● **DESCRIPTION OF THE TASK**
Copy out the whole listing exactly as given. Skip the pictures.

:: THE DATA ::

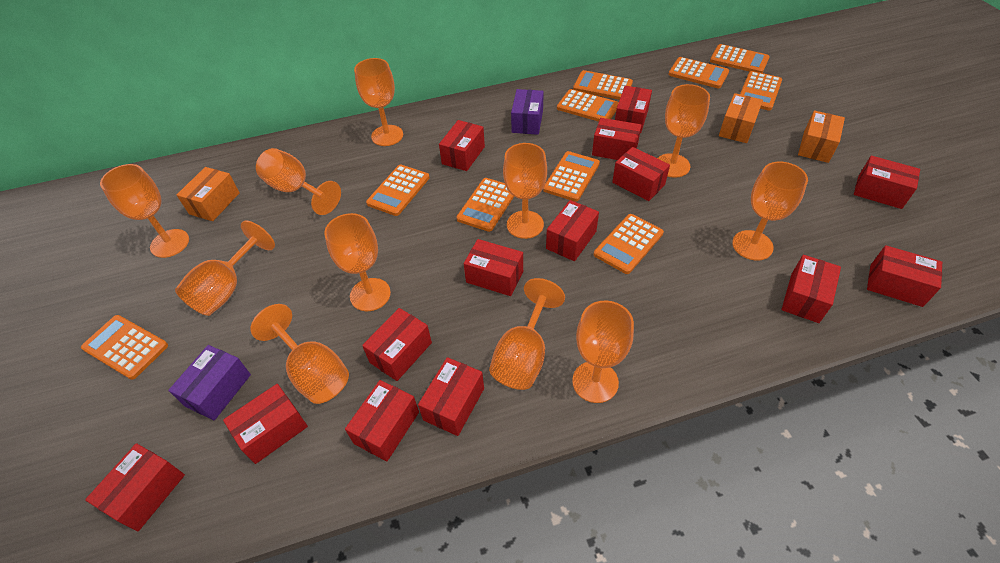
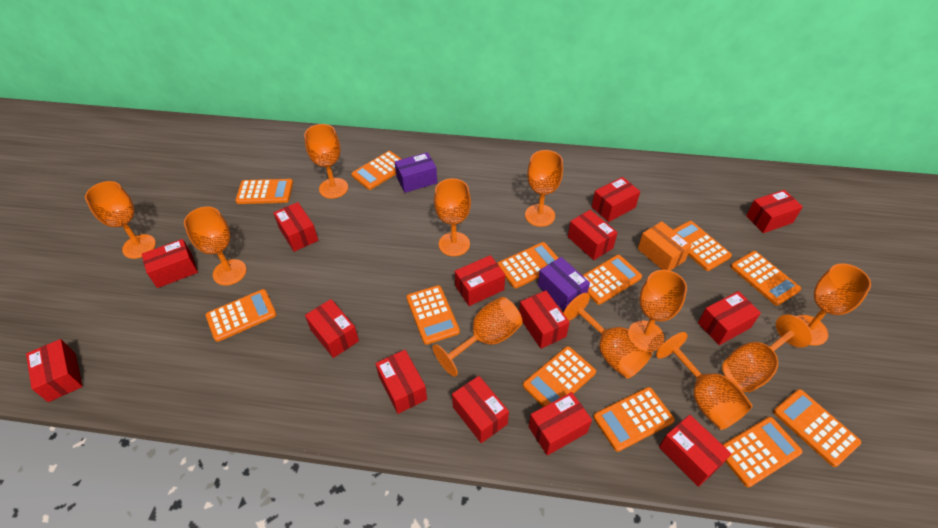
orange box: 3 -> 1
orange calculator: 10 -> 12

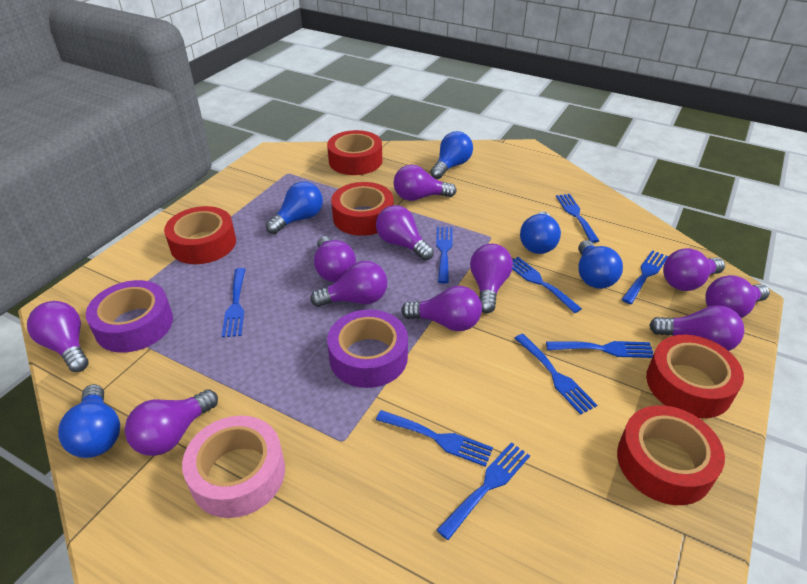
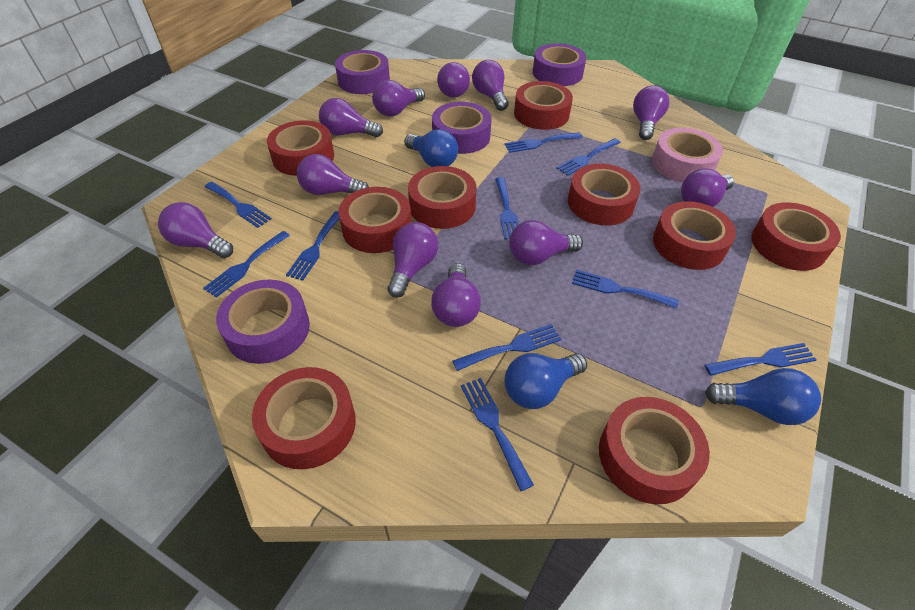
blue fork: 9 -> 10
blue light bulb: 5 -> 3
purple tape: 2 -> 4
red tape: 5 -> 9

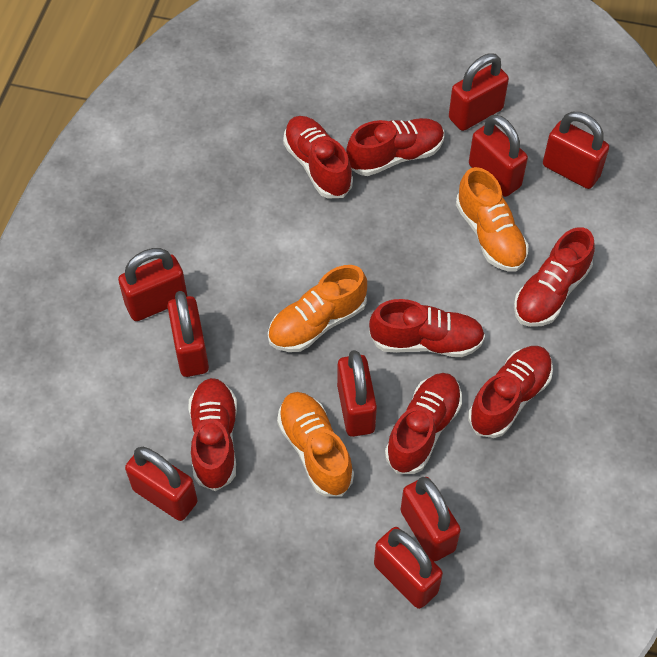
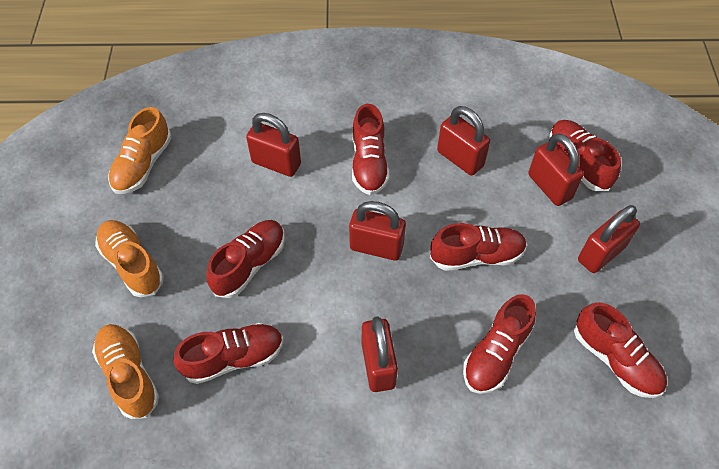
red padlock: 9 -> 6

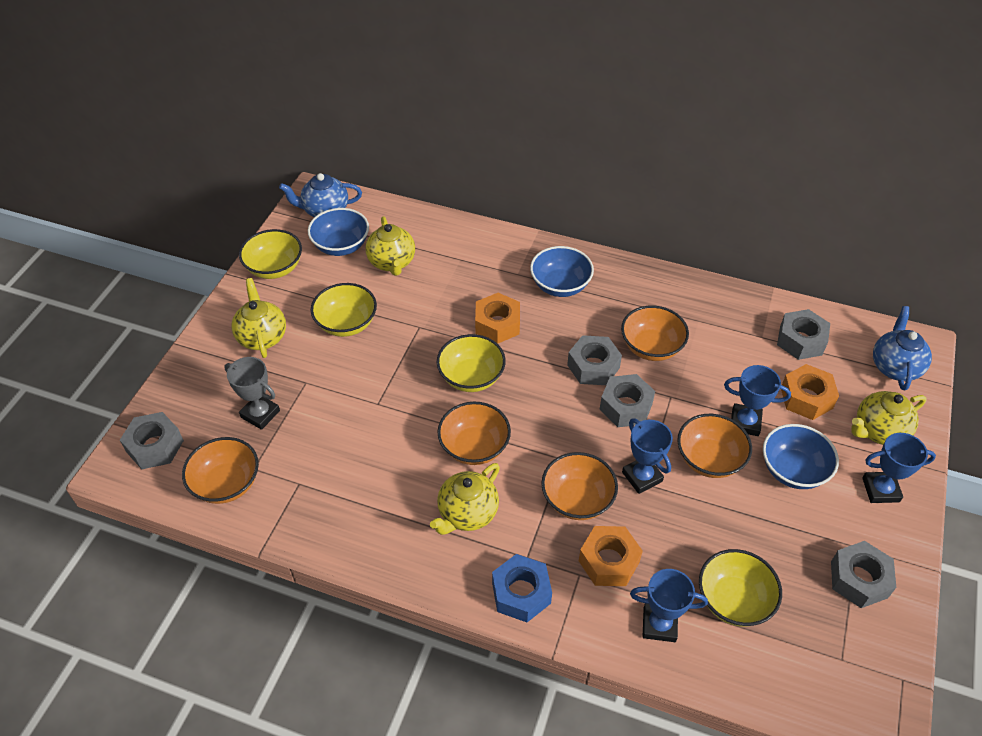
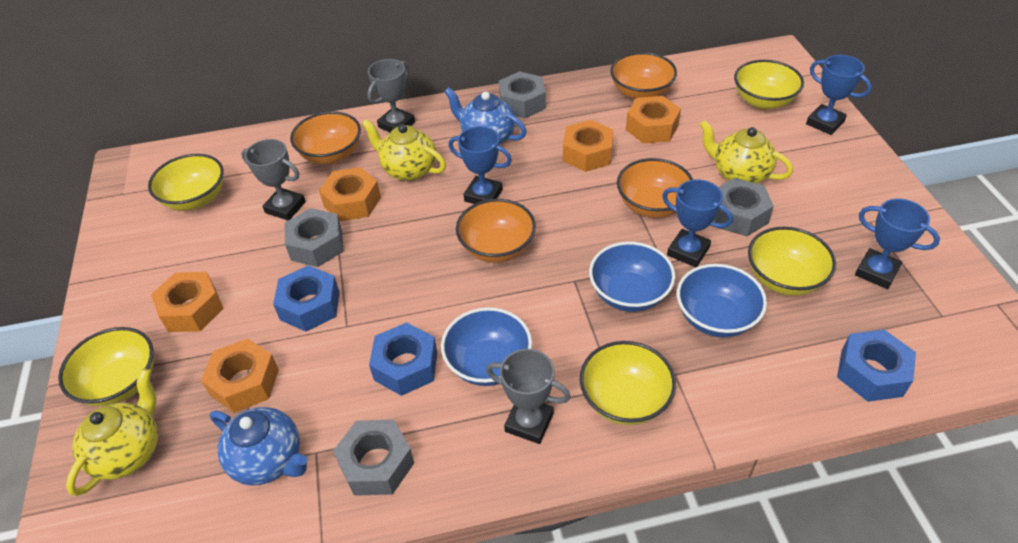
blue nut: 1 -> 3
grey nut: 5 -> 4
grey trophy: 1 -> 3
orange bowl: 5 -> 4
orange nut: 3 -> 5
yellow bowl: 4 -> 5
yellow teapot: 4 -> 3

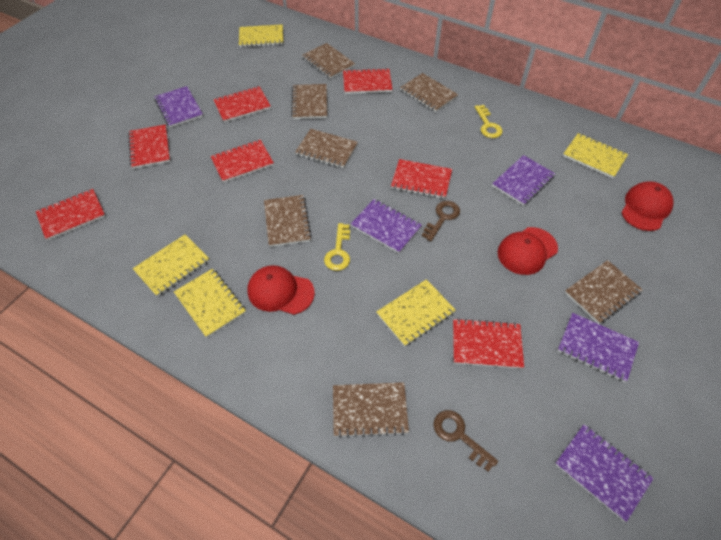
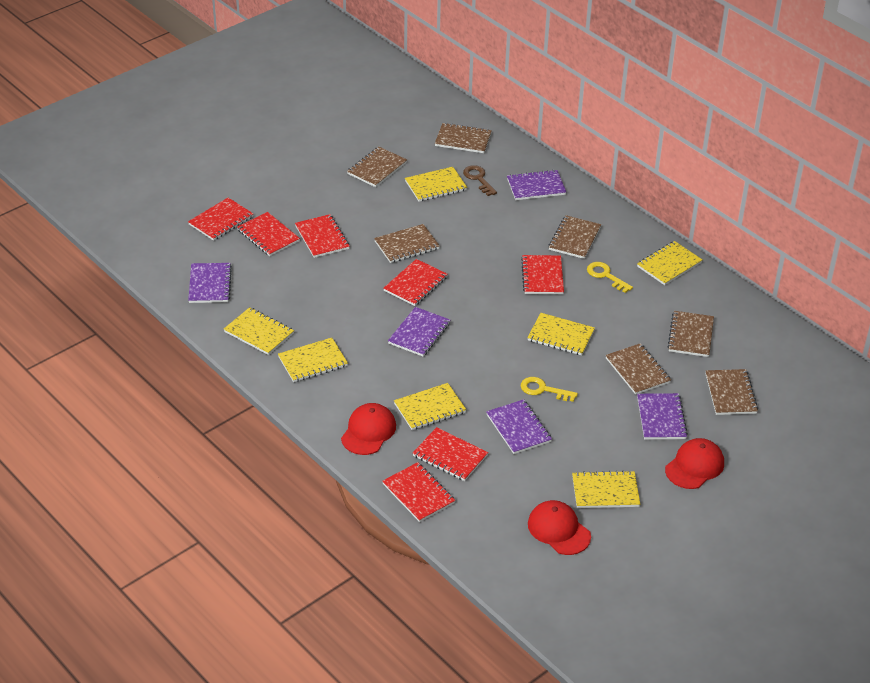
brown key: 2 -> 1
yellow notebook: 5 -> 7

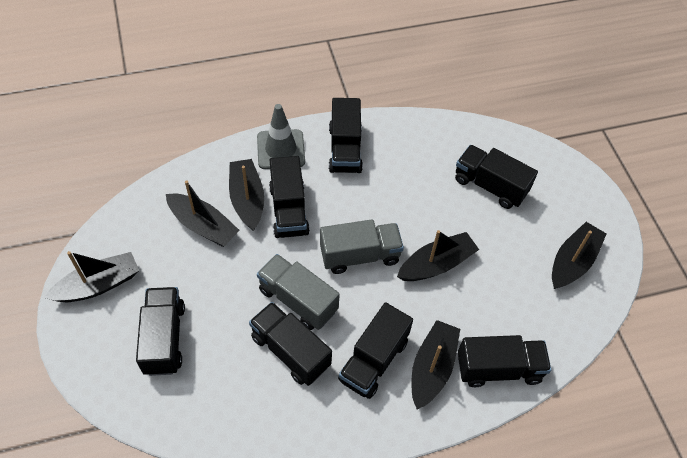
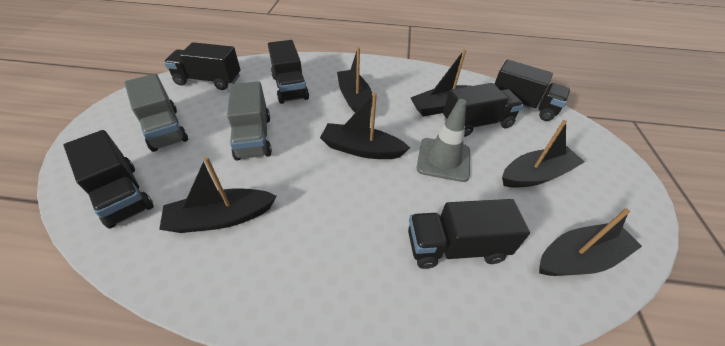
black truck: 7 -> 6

:::

● **EXERCISE ANSWER**
orange box: 3 -> 1
orange calculator: 10 -> 12

blue fork: 9 -> 10
blue light bulb: 5 -> 3
purple tape: 2 -> 4
red tape: 5 -> 9

red padlock: 9 -> 6

blue nut: 1 -> 3
grey nut: 5 -> 4
grey trophy: 1 -> 3
orange bowl: 5 -> 4
orange nut: 3 -> 5
yellow bowl: 4 -> 5
yellow teapot: 4 -> 3

brown key: 2 -> 1
yellow notebook: 5 -> 7

black truck: 7 -> 6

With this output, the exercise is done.